▶ [SUPPLIED DATA]:
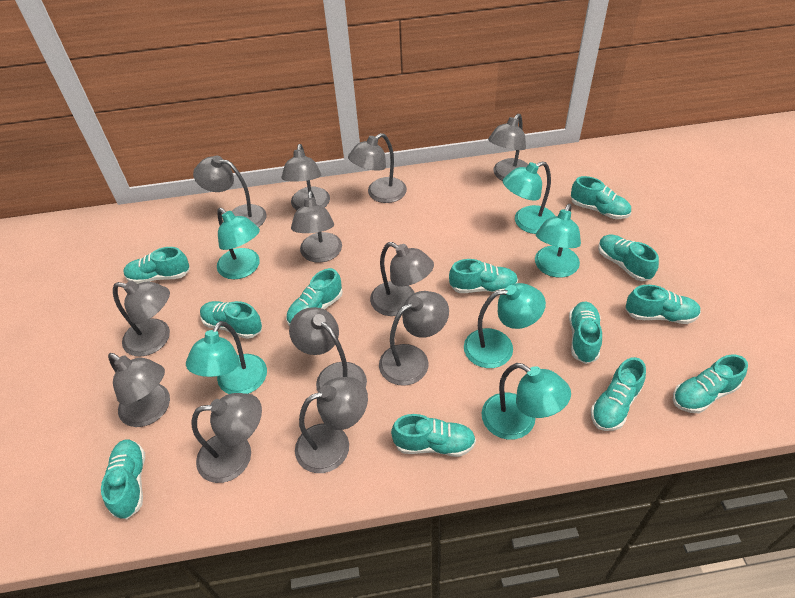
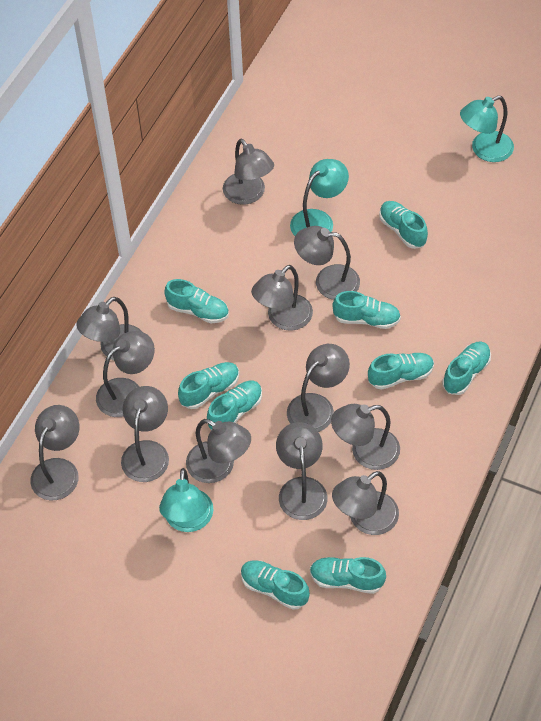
turquoise lamp: 6 -> 3
turquoise shoe: 12 -> 9

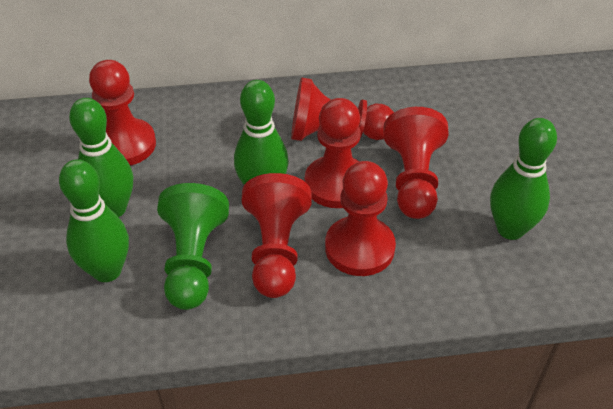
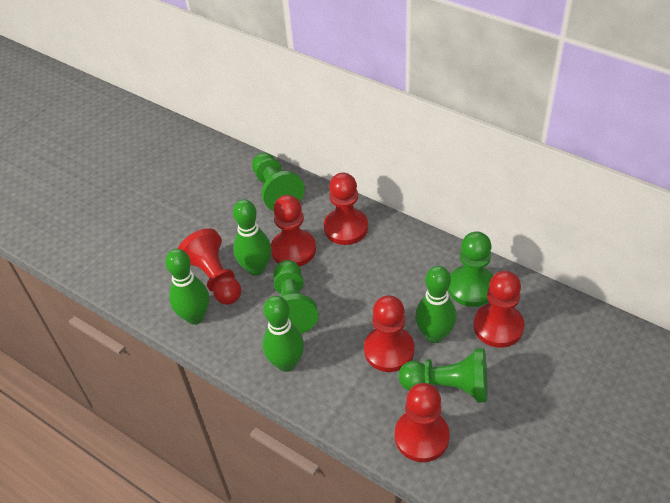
green pawn: 1 -> 4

▶ [WHAT TO WORK ON]: When you copy the data above, reproduce each line exactly and skip every image.

▶ [TASK SOLUTION]:
turquoise lamp: 6 -> 3
turquoise shoe: 12 -> 9

green pawn: 1 -> 4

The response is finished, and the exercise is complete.